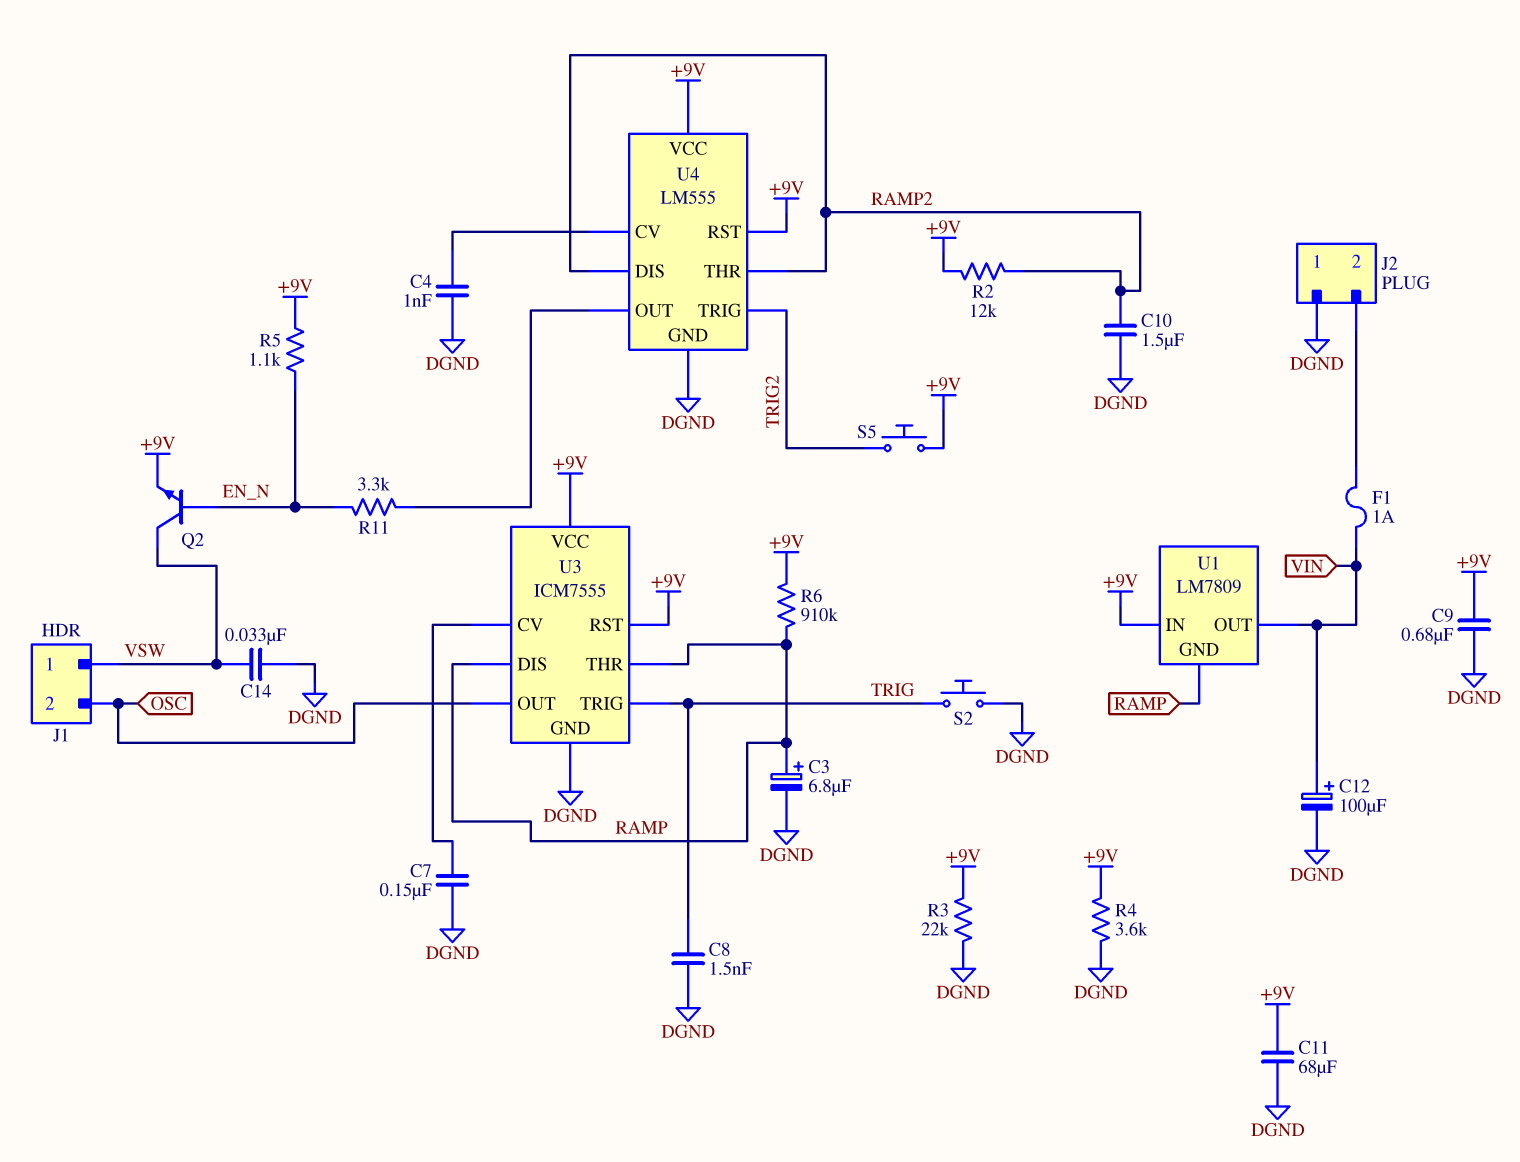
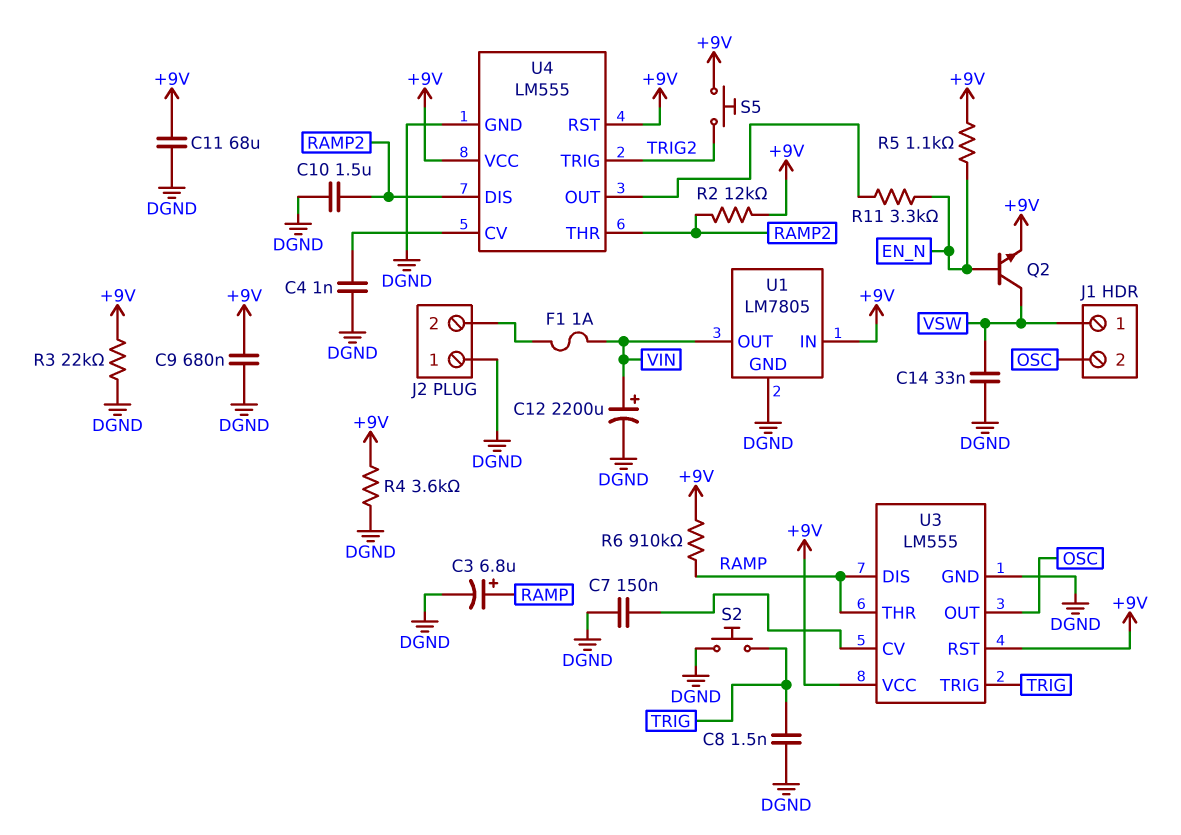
C12: 100uF (plus VIN, minus DGND) -> 2200uF (plus VIN, minus DGND)
U1: LM7809 -> LM7805
U1 pin GND: RAMP -> DGND
U3: ICM7555 -> LM555

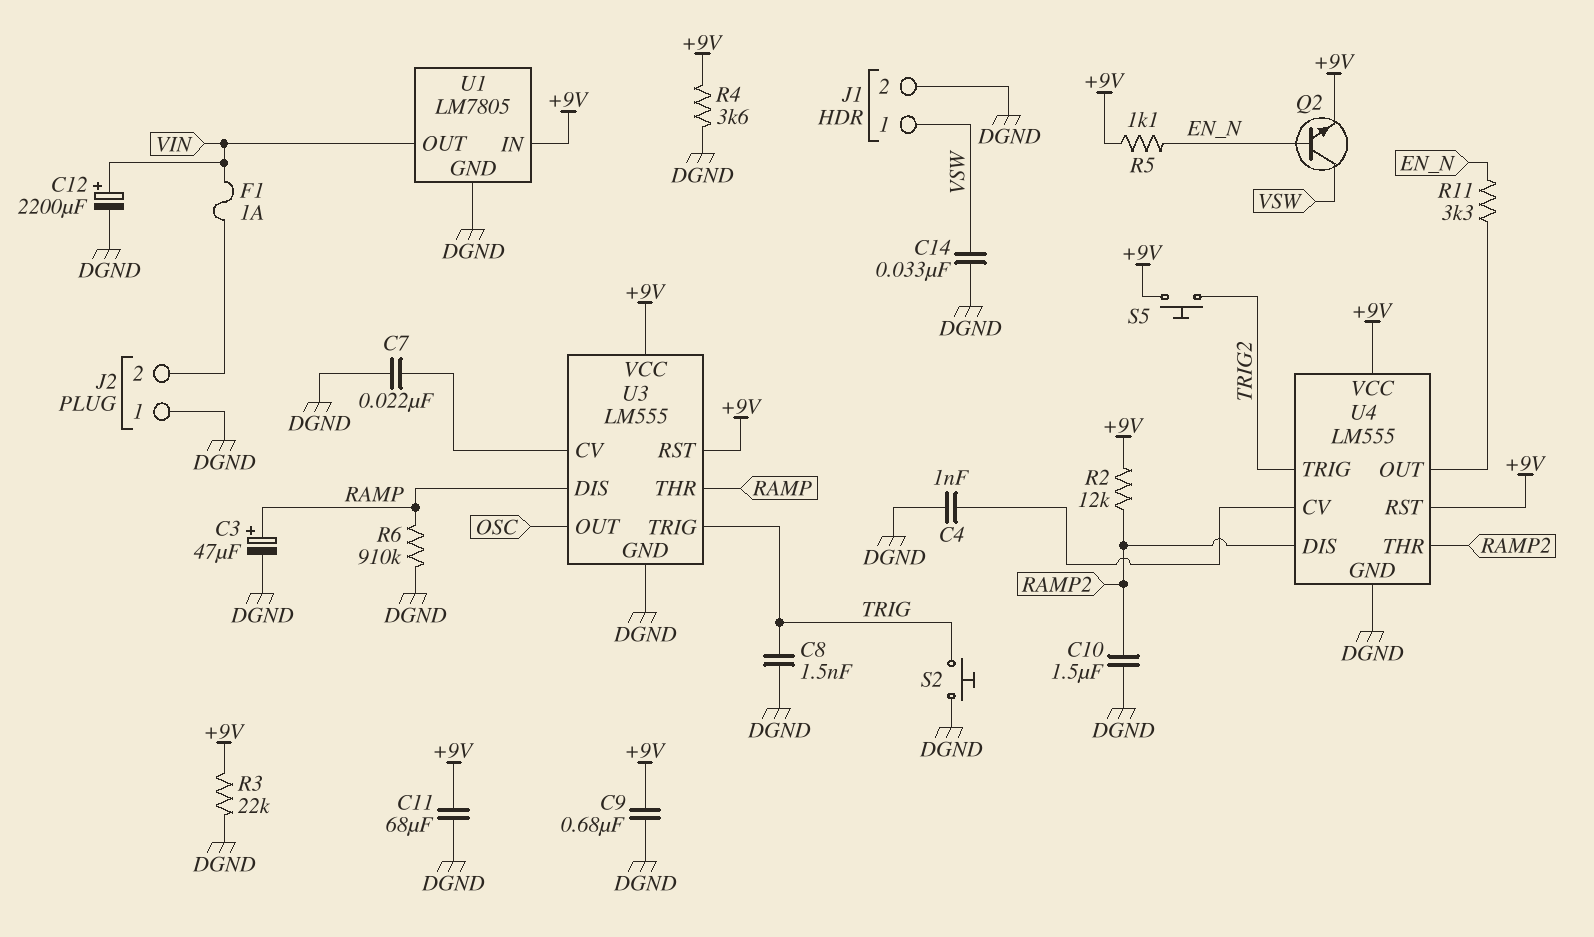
C3: 6.8uF (plus RAMP, minus DGND) -> 47uF (plus RAMP, minus DGND)
C7: 150nF (DGND, U3/CV) -> 22nF (DGND, U3/CV)
J1 pin 2: OSC -> DGND
R6: 910k (+9V, RAMP) -> 910k (DGND, RAMP)

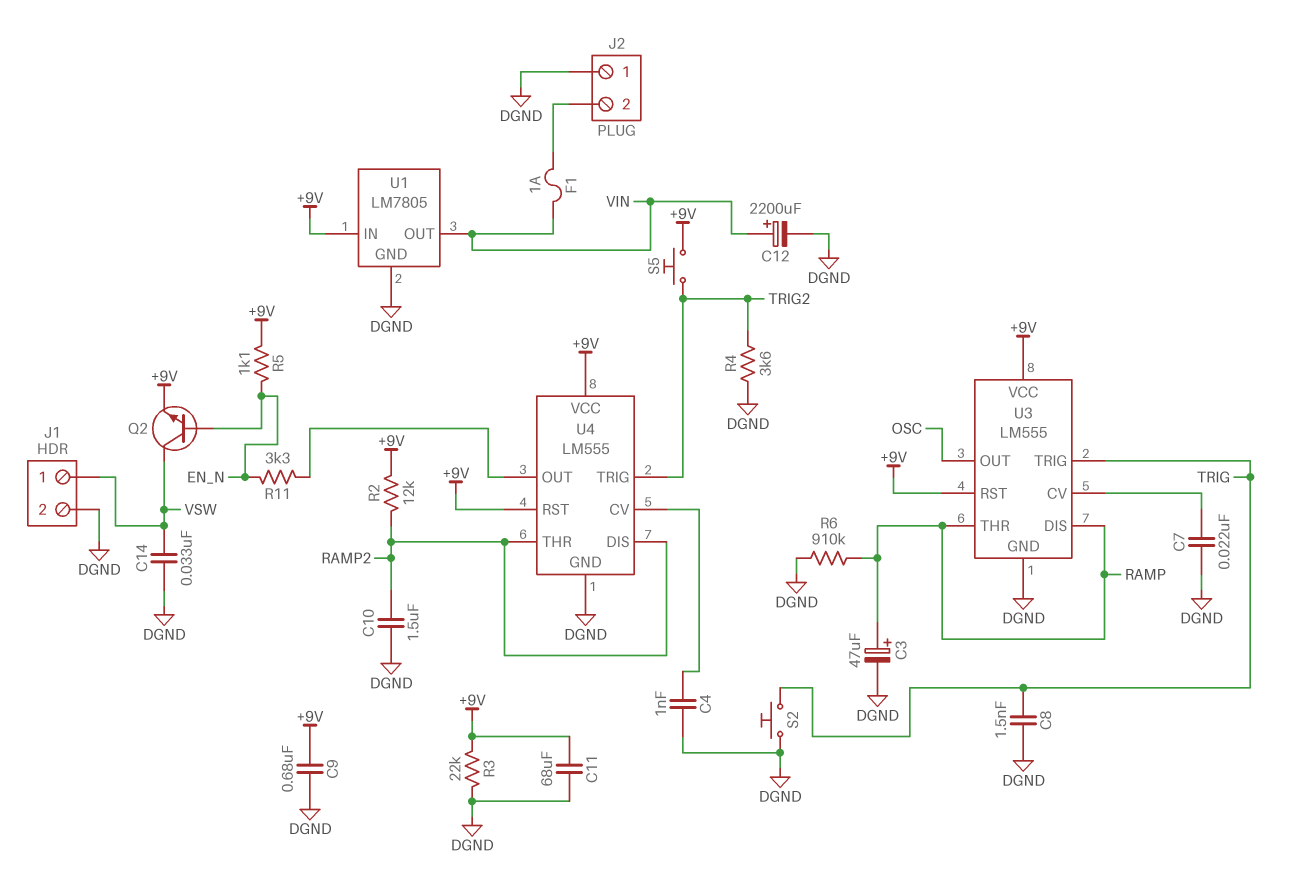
R4: 3.6k (+9V, DGND) -> 3.6k (DGND, TRIG2)

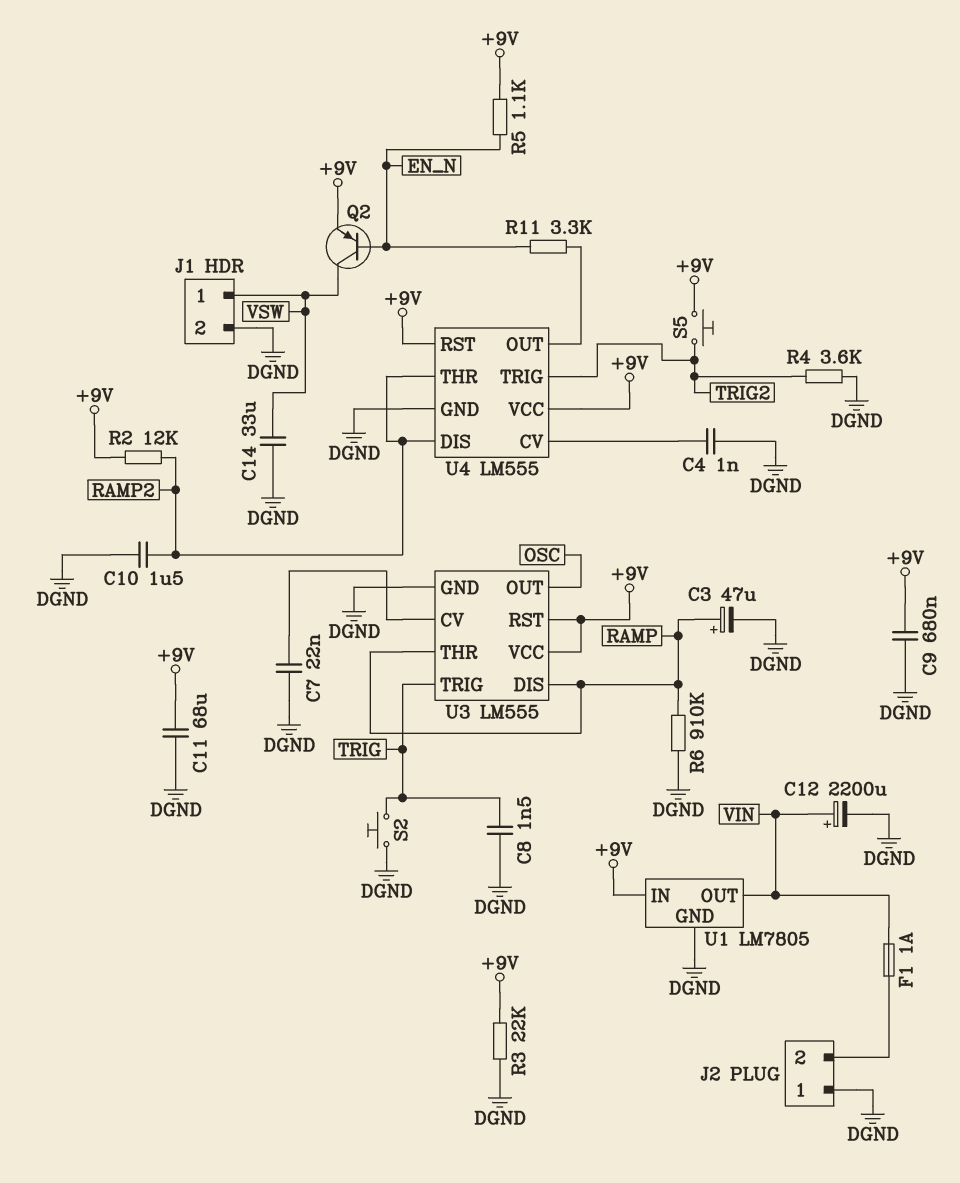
C14: 33nF (DGND, VSW) -> 33uF (DGND, VSW)
Q2: NPN (B EN_N, C VSW, E +9V) -> PNP (B EN_N, C VSW, E +9V)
────────
What is being asked ▸ Every line above should be returned word for word, with the pictures left behind.

Exercise result ▸
C12: 100uF (plus VIN, minus DGND) -> 2200uF (plus VIN, minus DGND)
U1: LM7809 -> LM7805
U1 pin GND: RAMP -> DGND
U3: ICM7555 -> LM555

C3: 6.8uF (plus RAMP, minus DGND) -> 47uF (plus RAMP, minus DGND)
C7: 150nF (DGND, U3/CV) -> 22nF (DGND, U3/CV)
J1 pin 2: OSC -> DGND
R6: 910k (+9V, RAMP) -> 910k (DGND, RAMP)

R4: 3.6k (+9V, DGND) -> 3.6k (DGND, TRIG2)

C14: 33nF (DGND, VSW) -> 33uF (DGND, VSW)
Q2: NPN (B EN_N, C VSW, E +9V) -> PNP (B EN_N, C VSW, E +9V)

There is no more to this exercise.